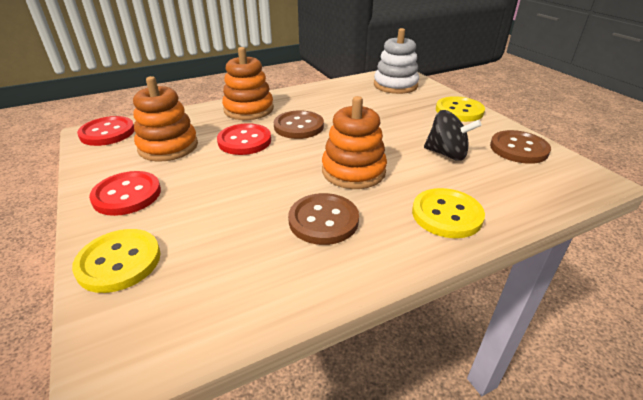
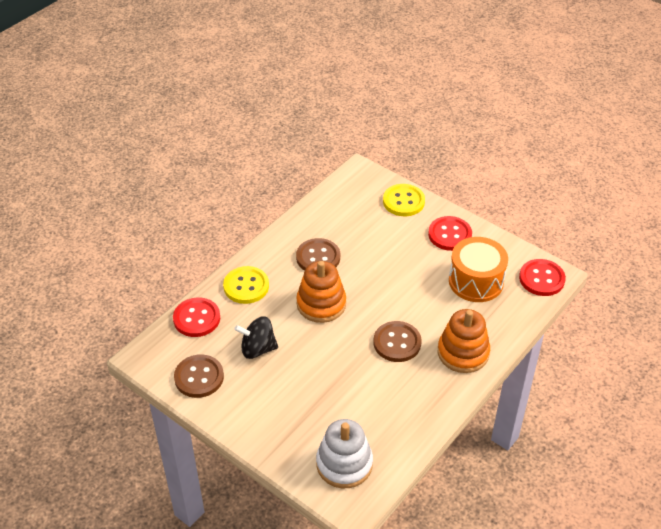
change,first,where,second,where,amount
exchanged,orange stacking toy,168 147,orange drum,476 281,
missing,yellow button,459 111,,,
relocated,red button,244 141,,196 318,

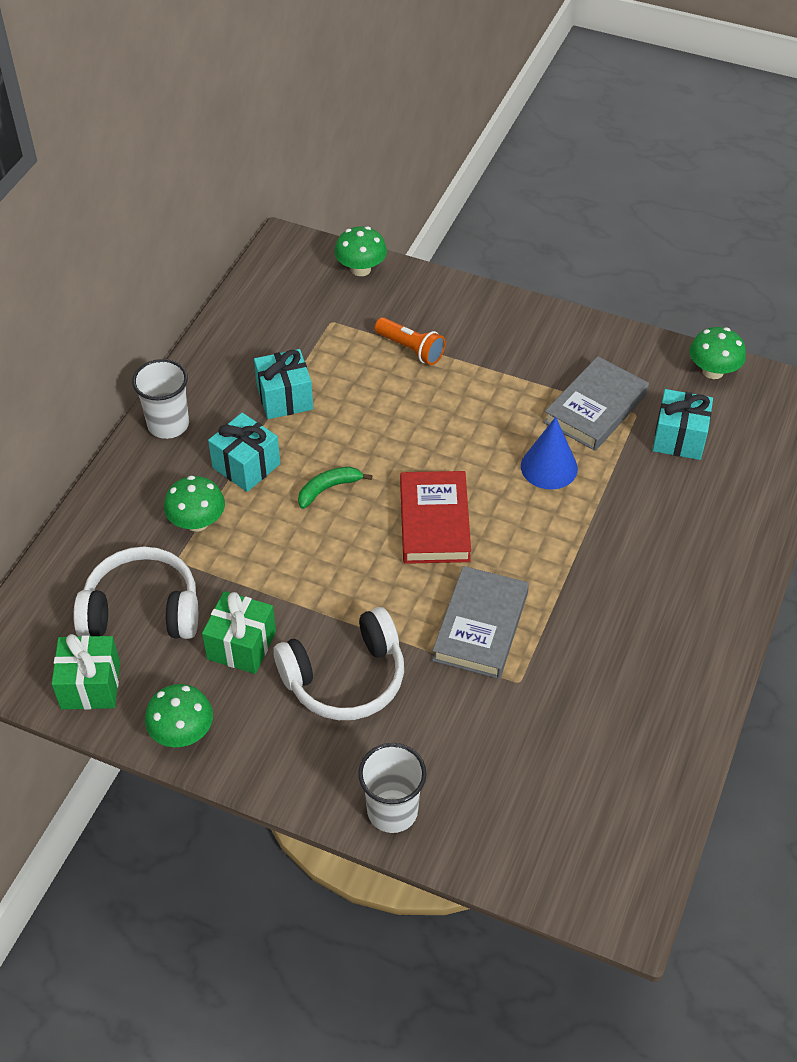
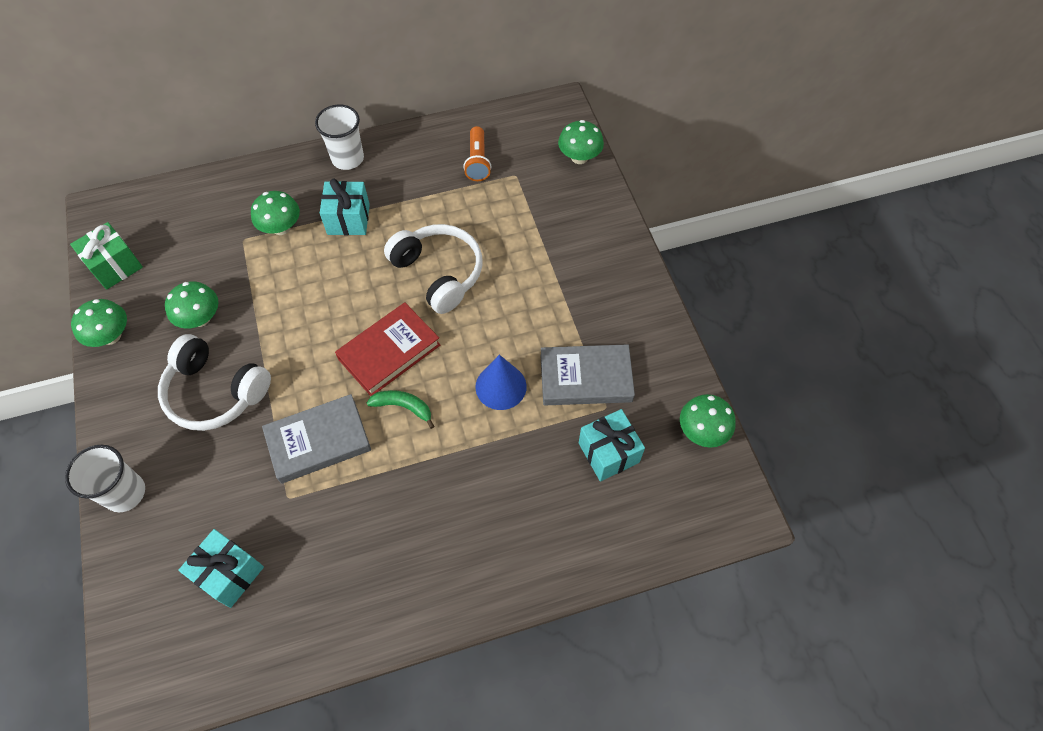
change,first,where,second,where,amount
relocated,orange flashlight,410 349,,477 161,
relocated,turquoise gift,285 398,,229 573,
relocated,green banana,328 488,,404 407,
relocated,white headphones,142 610,,439 273,
exchanged,green gift,241 645,green mushroom,200 318,

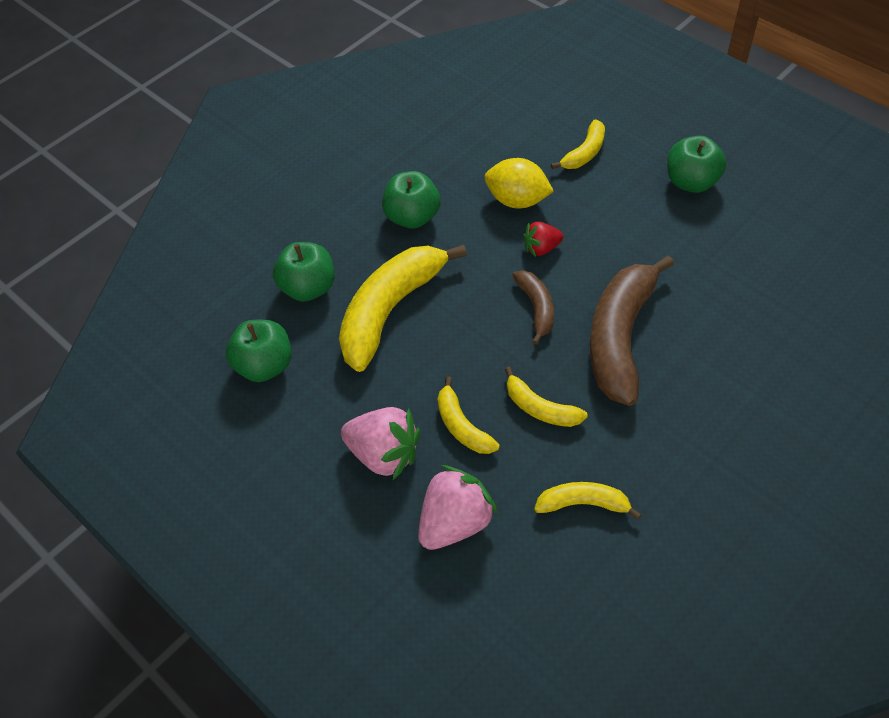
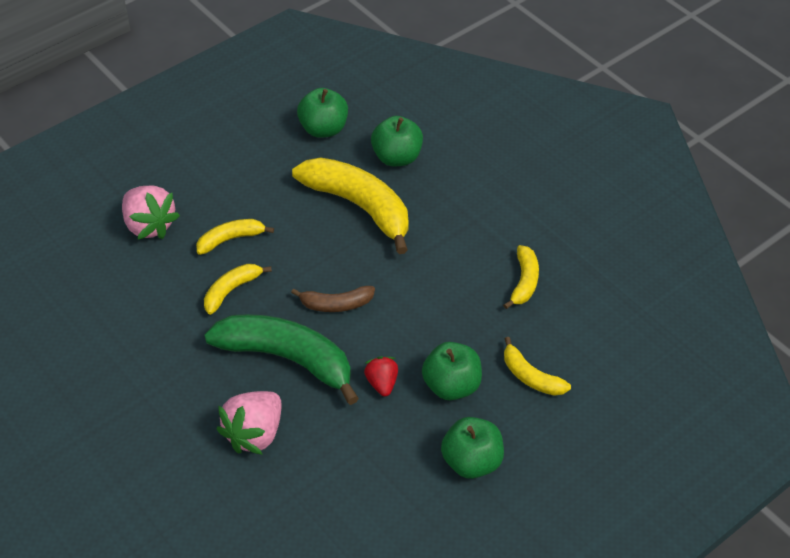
change,first,where,second,where,amount
missing,yellow lemon,517 200,,,
relocated,green apple,412 217,,451 386,
relocated,red strawberry,541 248,,382 383,
colour,brown banana,620 338,green banana,287 359,
relocated,pink strawberry,384 454,,254 434,
relocated,yellow banana,583 504,,524 282,

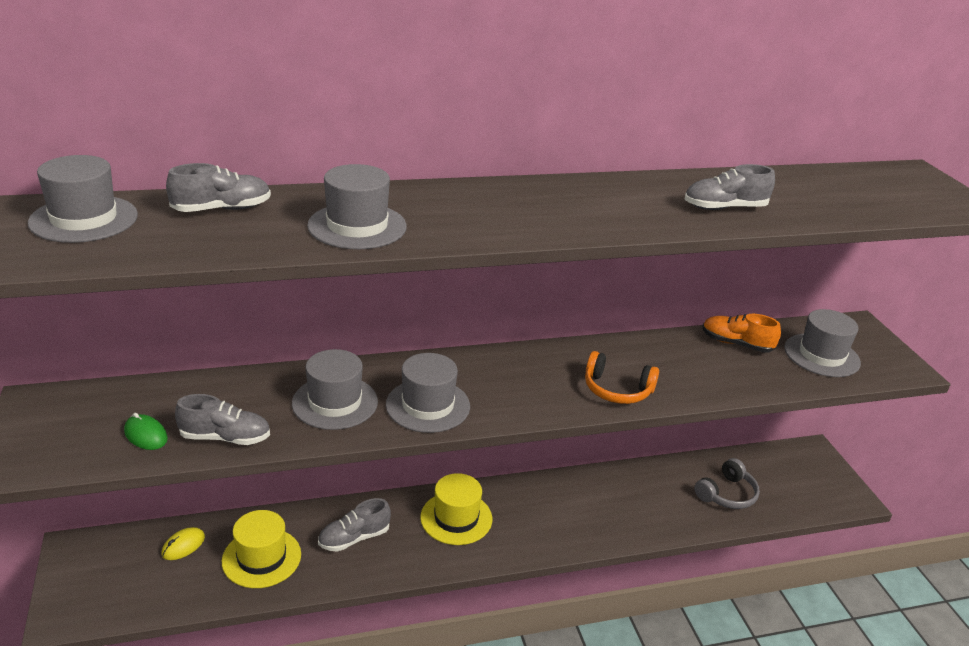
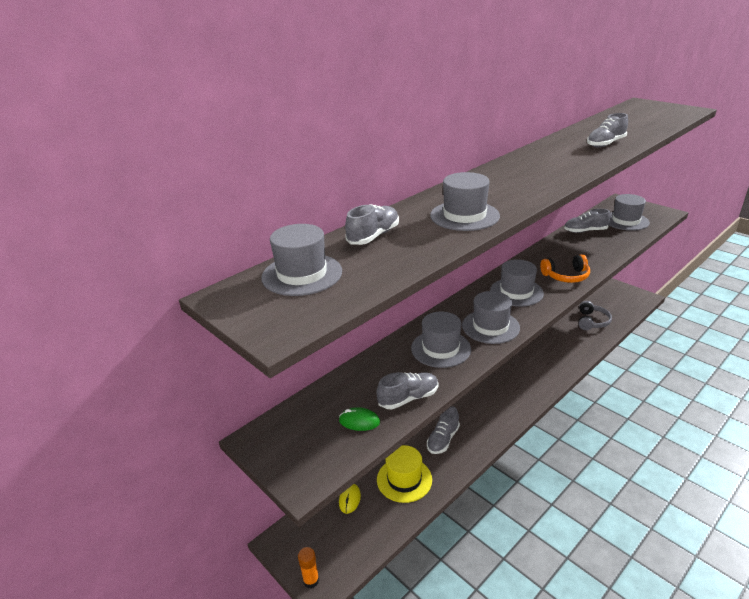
change,first,where,second,where,amount
colour,orange shoe,736 344,grey shoe,585 231,
missing,yellow hat,456 518,,,
appeared,,,grey hat,516 292,
appeared,,,orange glue stick,311 580,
• • • • •
• Work request
Lines that include the word "button" are to be extracted from the data above.

• Response to this exercise
missing,yellow button,459 111,,,
relocated,red button,244 141,,196 318,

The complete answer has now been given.